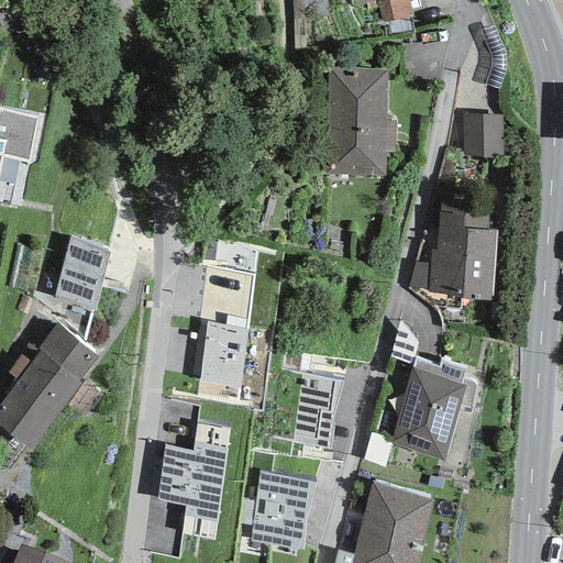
[(342,0),(291,0),(294,48),(307,48),(305,17),(329,15),(329,6),(343,6),(342,0)]
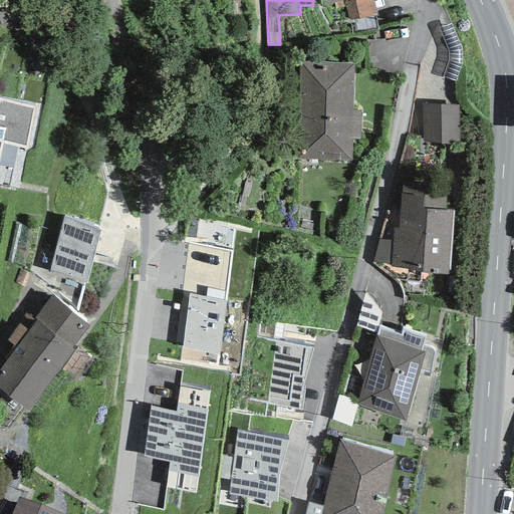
[(372,0),(352,0),(344,2),(347,20),(376,14),(372,0)]
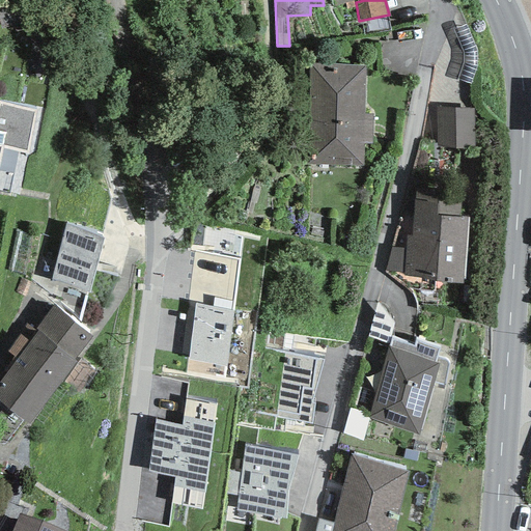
[(364,114),(364,64),(308,64),(308,165),(363,165),(363,142),(371,143),(371,114),(364,114)]
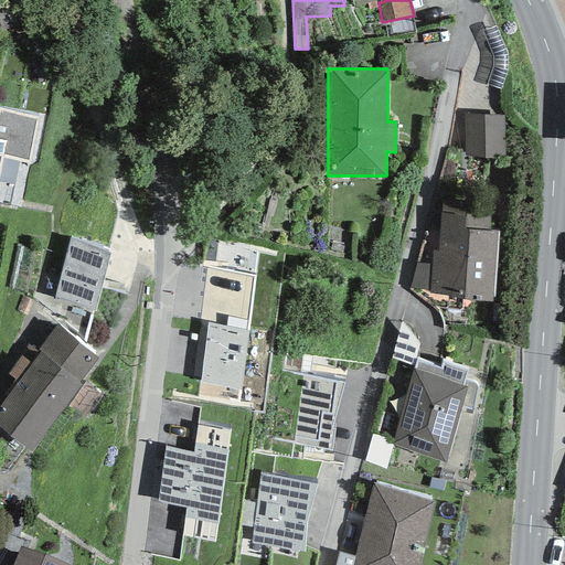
[(0,172),(3,158),(30,163),(39,117),(0,108),(0,172)]
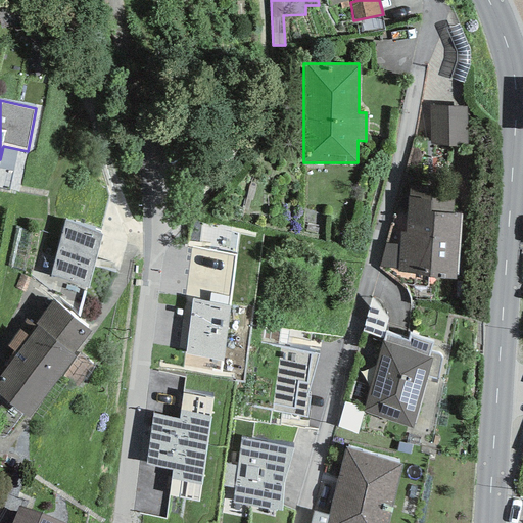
[(467,106),(430,106),(430,146),(468,145),(467,106)]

• _YOUR GOAL_: The answer must consist of the entries above, reproduced word for word, without any pictures.

• _EXERCISE SOLUTION_:
[(342,0),(291,0),(294,48),(307,48),(305,17),(329,15),(329,6),(343,6),(342,0)]
[(372,0),(352,0),(344,2),(347,20),(376,14),(372,0)]
[(364,114),(364,64),(308,64),(308,165),(363,165),(363,142),(371,143),(371,114),(364,114)]
[(0,172),(3,158),(30,163),(39,117),(0,108),(0,172)]
[(467,106),(430,106),(430,146),(468,145),(467,106)]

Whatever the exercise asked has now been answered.